▶ **What needs to be done**: For the entries that follow, restate word for word the line containing "AUDIO pin RX: A0 -> A5", the line containing "BT3 pin RXD: SDA -> MO", and every line that lies between them.

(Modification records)
┄┄┄┄┄┄┄┄┄┄┄┄┄┄┄┄┄┄┄┄

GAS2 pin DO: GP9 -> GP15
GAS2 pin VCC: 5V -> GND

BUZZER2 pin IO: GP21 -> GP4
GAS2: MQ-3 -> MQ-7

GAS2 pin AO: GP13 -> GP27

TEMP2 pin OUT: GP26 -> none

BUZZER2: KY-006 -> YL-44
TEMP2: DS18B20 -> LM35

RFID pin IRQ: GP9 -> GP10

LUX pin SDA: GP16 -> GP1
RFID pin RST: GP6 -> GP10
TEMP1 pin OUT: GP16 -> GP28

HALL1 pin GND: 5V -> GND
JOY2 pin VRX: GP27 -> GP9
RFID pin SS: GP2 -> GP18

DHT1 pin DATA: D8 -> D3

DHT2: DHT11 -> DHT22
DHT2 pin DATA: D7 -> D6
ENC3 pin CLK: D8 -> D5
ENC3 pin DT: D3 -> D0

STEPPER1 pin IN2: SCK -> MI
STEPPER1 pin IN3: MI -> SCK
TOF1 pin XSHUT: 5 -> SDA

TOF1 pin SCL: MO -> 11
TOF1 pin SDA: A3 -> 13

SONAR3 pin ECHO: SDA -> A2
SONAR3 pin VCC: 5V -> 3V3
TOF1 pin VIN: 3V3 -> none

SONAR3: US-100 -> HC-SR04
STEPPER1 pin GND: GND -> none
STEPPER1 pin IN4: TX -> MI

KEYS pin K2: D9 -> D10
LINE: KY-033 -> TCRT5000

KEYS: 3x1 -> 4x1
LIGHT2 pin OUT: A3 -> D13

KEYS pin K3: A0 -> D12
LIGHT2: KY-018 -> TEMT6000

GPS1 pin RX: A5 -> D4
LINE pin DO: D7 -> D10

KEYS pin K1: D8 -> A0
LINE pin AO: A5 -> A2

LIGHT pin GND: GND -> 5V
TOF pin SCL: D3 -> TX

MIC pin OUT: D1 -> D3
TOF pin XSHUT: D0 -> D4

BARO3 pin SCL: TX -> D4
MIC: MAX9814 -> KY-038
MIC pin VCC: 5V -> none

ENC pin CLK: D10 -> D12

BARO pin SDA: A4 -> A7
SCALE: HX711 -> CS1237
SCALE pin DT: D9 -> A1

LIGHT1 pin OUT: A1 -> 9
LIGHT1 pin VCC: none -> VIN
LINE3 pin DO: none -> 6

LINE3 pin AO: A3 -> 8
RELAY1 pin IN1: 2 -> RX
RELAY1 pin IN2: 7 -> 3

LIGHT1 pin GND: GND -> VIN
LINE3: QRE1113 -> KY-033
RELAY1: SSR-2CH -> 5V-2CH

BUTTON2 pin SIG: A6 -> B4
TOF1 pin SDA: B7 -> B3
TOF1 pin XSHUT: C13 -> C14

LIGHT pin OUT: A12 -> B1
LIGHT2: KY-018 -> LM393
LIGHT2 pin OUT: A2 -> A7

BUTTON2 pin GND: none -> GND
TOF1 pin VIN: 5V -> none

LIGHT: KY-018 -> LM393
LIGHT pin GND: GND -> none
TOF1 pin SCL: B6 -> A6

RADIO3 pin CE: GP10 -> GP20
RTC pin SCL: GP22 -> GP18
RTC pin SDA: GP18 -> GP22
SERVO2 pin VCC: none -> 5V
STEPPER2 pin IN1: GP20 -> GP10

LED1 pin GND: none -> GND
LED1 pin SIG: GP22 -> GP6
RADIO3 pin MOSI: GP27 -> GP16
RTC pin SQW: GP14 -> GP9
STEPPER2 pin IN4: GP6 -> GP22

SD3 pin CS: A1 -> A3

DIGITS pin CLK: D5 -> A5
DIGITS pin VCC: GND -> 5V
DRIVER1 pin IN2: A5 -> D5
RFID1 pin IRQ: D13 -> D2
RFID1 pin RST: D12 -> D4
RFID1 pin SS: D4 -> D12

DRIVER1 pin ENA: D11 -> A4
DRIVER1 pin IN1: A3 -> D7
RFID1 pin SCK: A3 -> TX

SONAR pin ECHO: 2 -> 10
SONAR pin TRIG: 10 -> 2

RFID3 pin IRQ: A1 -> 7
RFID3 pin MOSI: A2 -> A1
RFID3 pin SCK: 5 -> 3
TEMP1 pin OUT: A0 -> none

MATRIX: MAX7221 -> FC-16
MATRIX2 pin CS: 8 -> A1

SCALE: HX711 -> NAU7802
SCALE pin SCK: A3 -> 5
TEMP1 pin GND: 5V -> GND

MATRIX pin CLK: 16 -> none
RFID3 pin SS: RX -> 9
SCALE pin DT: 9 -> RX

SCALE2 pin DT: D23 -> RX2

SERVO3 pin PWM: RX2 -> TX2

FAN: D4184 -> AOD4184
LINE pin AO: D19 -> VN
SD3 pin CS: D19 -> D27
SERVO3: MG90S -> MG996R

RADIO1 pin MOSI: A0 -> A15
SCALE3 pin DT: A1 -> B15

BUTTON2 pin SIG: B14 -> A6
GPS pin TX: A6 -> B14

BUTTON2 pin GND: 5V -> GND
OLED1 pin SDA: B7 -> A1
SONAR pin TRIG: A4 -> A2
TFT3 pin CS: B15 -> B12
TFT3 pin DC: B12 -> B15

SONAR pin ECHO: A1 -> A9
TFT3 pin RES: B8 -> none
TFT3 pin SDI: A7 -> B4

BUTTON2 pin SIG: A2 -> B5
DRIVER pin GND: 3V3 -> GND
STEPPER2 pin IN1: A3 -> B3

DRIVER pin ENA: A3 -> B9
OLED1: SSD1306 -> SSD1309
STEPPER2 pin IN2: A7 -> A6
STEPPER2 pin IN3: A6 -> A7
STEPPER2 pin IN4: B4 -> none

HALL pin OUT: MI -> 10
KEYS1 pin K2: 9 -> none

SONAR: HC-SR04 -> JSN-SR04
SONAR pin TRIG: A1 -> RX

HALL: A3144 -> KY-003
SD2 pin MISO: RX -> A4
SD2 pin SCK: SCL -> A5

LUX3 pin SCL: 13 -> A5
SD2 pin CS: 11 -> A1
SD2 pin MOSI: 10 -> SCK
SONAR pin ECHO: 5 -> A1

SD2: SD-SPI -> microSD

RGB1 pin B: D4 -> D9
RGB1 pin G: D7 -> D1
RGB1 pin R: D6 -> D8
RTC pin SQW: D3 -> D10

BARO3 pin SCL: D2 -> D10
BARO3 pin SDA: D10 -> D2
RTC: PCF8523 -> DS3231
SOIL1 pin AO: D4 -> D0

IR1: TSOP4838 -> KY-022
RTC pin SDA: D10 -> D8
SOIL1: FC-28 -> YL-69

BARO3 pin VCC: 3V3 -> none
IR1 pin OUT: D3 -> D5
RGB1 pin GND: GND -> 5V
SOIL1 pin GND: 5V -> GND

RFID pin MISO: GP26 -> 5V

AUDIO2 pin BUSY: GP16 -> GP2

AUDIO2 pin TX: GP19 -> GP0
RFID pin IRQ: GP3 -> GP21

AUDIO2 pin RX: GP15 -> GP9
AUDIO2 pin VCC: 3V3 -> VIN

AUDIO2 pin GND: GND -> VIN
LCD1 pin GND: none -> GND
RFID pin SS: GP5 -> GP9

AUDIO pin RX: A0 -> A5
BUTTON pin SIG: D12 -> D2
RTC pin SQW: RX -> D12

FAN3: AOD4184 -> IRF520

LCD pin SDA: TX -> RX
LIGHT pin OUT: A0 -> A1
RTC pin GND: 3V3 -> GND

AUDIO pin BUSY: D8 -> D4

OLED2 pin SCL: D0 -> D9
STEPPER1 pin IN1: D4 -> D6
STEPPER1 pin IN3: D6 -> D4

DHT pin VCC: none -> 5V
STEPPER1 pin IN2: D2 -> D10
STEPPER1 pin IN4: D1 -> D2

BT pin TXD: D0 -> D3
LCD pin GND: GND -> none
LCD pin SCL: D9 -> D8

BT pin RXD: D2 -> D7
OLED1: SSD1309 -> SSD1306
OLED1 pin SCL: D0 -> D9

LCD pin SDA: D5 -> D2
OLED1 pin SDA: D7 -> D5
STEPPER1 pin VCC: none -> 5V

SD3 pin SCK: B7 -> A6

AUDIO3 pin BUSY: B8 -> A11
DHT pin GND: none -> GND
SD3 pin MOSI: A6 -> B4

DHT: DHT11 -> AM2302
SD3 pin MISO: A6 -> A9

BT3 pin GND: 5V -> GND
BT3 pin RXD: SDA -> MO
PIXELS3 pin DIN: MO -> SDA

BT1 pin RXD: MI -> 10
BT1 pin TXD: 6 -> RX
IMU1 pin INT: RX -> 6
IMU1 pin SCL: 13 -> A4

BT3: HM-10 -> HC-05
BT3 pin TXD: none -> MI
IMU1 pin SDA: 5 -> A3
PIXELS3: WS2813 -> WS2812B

┄┄┄┄┄┄┄┄┄┄┄┄┄┄┄┄┄┄┄┄

▶ **Task response**:
AUDIO pin RX: A0 -> A5
BUTTON pin SIG: D12 -> D2
RTC pin SQW: RX -> D12

FAN3: AOD4184 -> IRF520

LCD pin SDA: TX -> RX
LIGHT pin OUT: A0 -> A1
RTC pin GND: 3V3 -> GND

AUDIO pin BUSY: D8 -> D4

OLED2 pin SCL: D0 -> D9
STEPPER1 pin IN1: D4 -> D6
STEPPER1 pin IN3: D6 -> D4

DHT pin VCC: none -> 5V
STEPPER1 pin IN2: D2 -> D10
STEPPER1 pin IN4: D1 -> D2

BT pin TXD: D0 -> D3
LCD pin GND: GND -> none
LCD pin SCL: D9 -> D8

BT pin RXD: D2 -> D7
OLED1: SSD1309 -> SSD1306
OLED1 pin SCL: D0 -> D9

LCD pin SDA: D5 -> D2
OLED1 pin SDA: D7 -> D5
STEPPER1 pin VCC: none -> 5V

SD3 pin SCK: B7 -> A6

AUDIO3 pin BUSY: B8 -> A11
DHT pin GND: none -> GND
SD3 pin MOSI: A6 -> B4

DHT: DHT11 -> AM2302
SD3 pin MISO: A6 -> A9

BT3 pin GND: 5V -> GND
BT3 pin RXD: SDA -> MO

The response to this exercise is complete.